__EXERCISE BRIEF__.
In your copy of the data, include no pictures and alter nothing else.

(GIVEN DATA Opens)

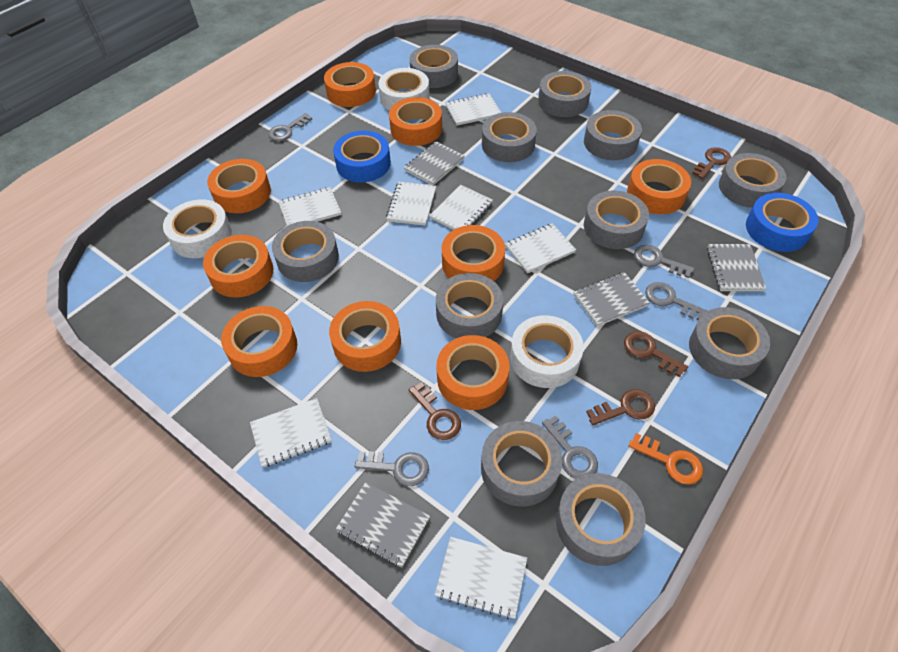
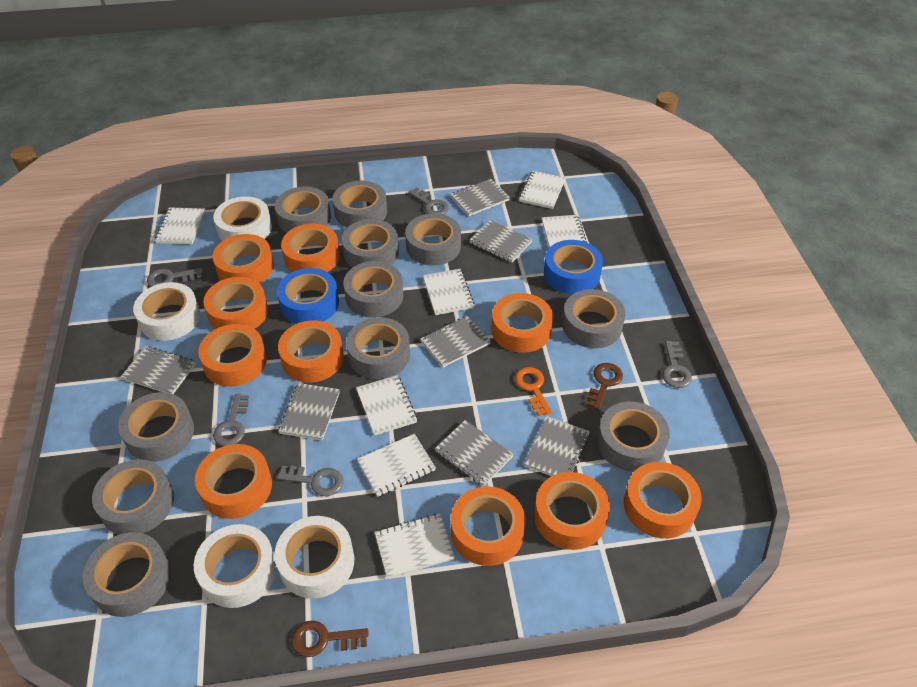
brown key: 4 -> 2
grey notebook: 4 -> 7
orange tape: 9 -> 10
white tape: 3 -> 4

(GIVEN DATA Closes)

__ANSWER TO THIS TASK__.
brown key: 4 -> 2
grey notebook: 4 -> 7
orange tape: 9 -> 10
white tape: 3 -> 4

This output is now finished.